**EXCERPTED RECORDS:**
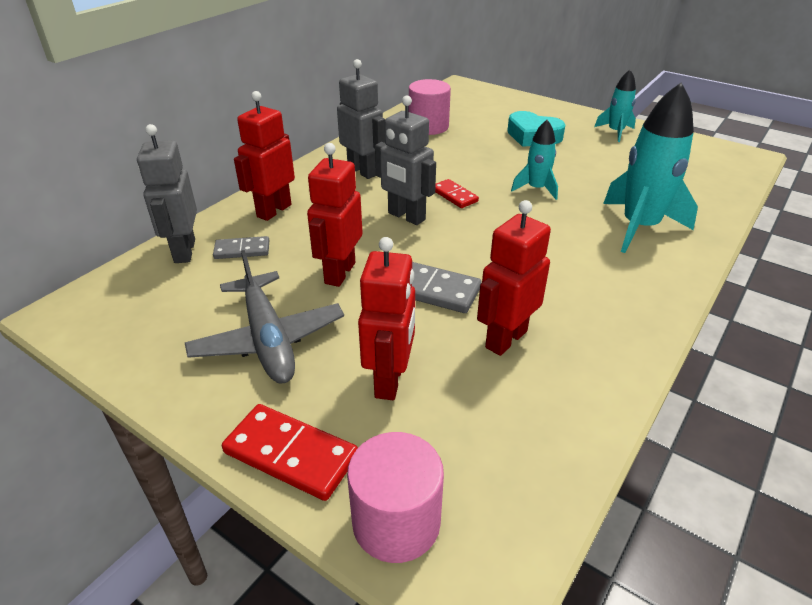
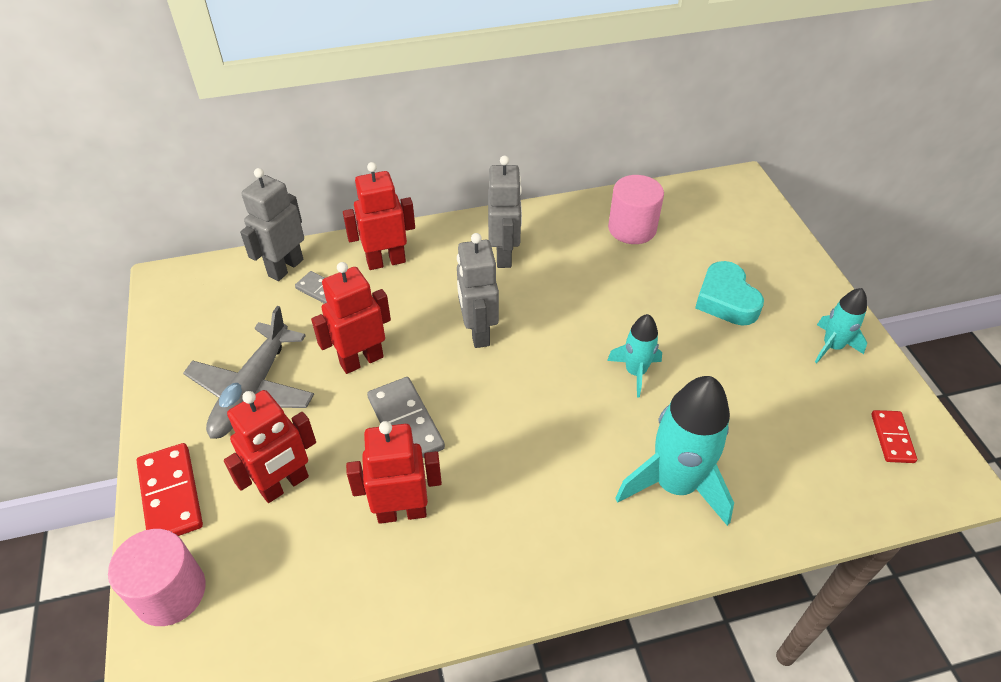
camera: 40 degrees right, 10 degrees up
(454, 195) = (548, 333): red domino -> red domino (892, 438)

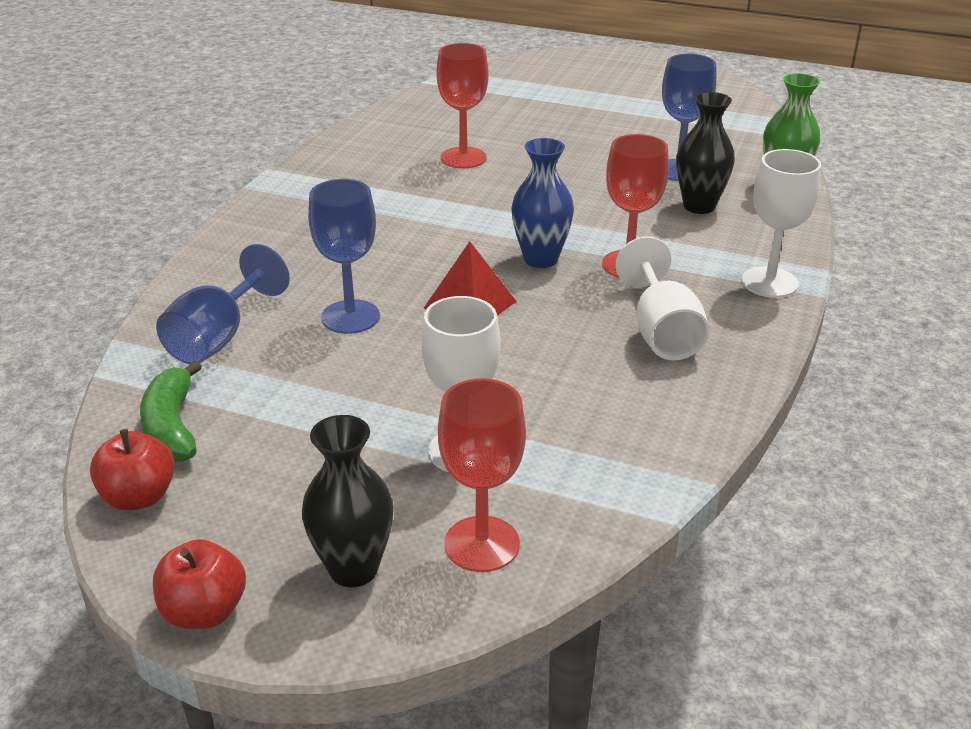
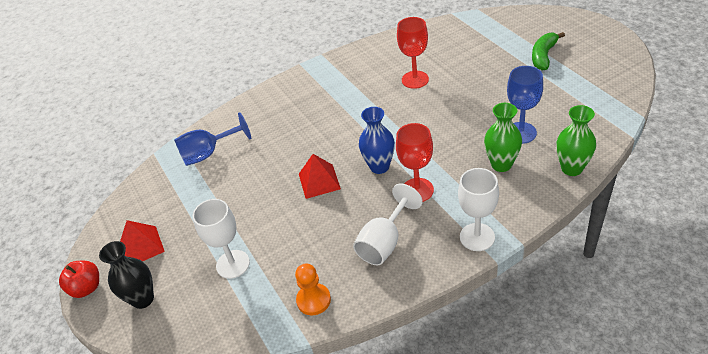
camera: 45 degrees right, 10 degrees up
(139, 497) = (114, 223): red apple -> none
(172, 427) = (153, 194): green banana -> green banana (543, 56)
(249, 503) = (142, 246): none -> red pyramid
(350, 317) = (265, 165): blue goblet -> none
(482, 544) = (192, 315): red goblet -> none
(652, 434) = (313, 300): none -> orange pawn
(699, 206) = (501, 164): black vase -> green vase

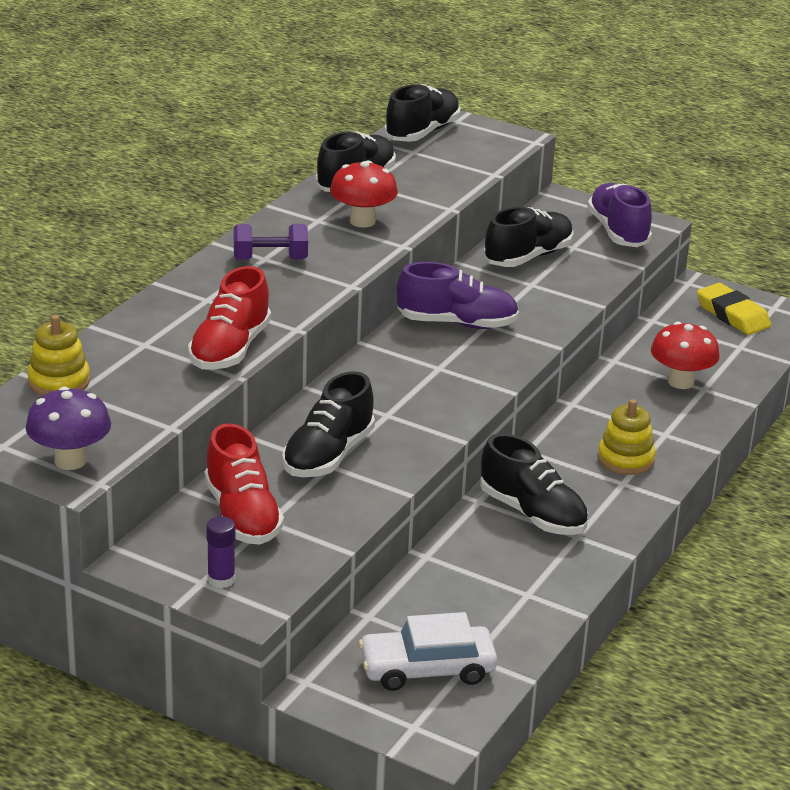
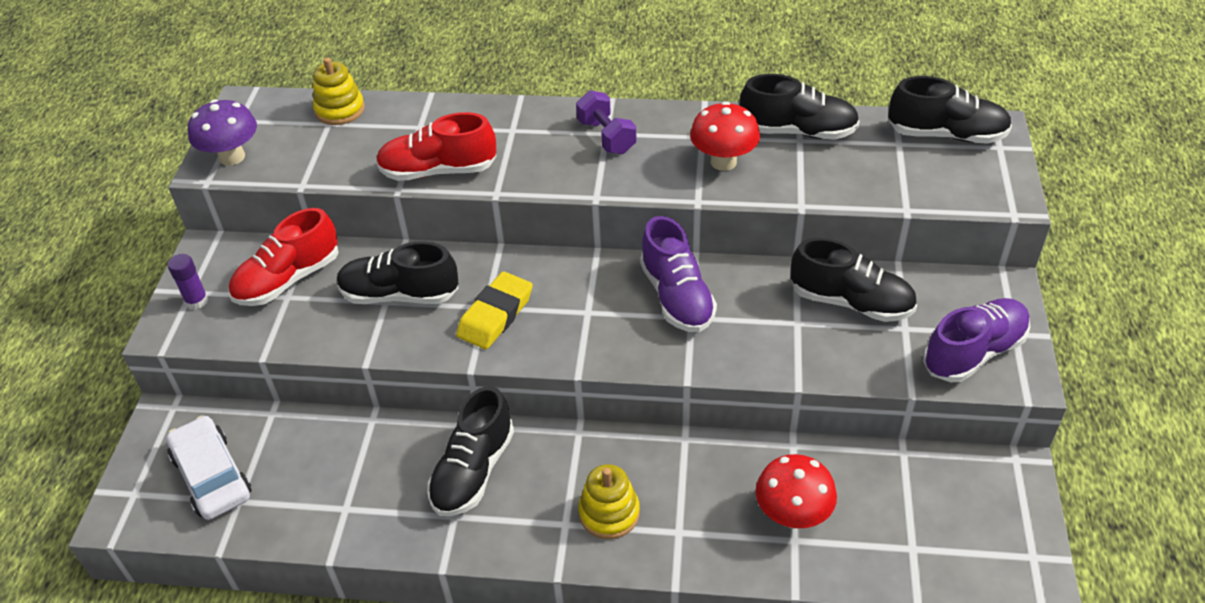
camera: 70 degrees right, 15 degrees up
(732, 315) = (979, 521): yellow eraser -> yellow eraser (495, 315)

**TASK DESCRIPTION:** Please transcribe word for word the lines from the one bearing "(652, 434) = (313, 300): none -> orange pawn" through the last line of the records above, omitting the pictures.

**OUTPUT OF THE TASK:**
(652, 434) = (313, 300): none -> orange pawn
(699, 206) = (501, 164): black vase -> green vase

camera: 70 degrees right, 15 degrees up
(732, 315) = (979, 521): yellow eraser -> yellow eraser (495, 315)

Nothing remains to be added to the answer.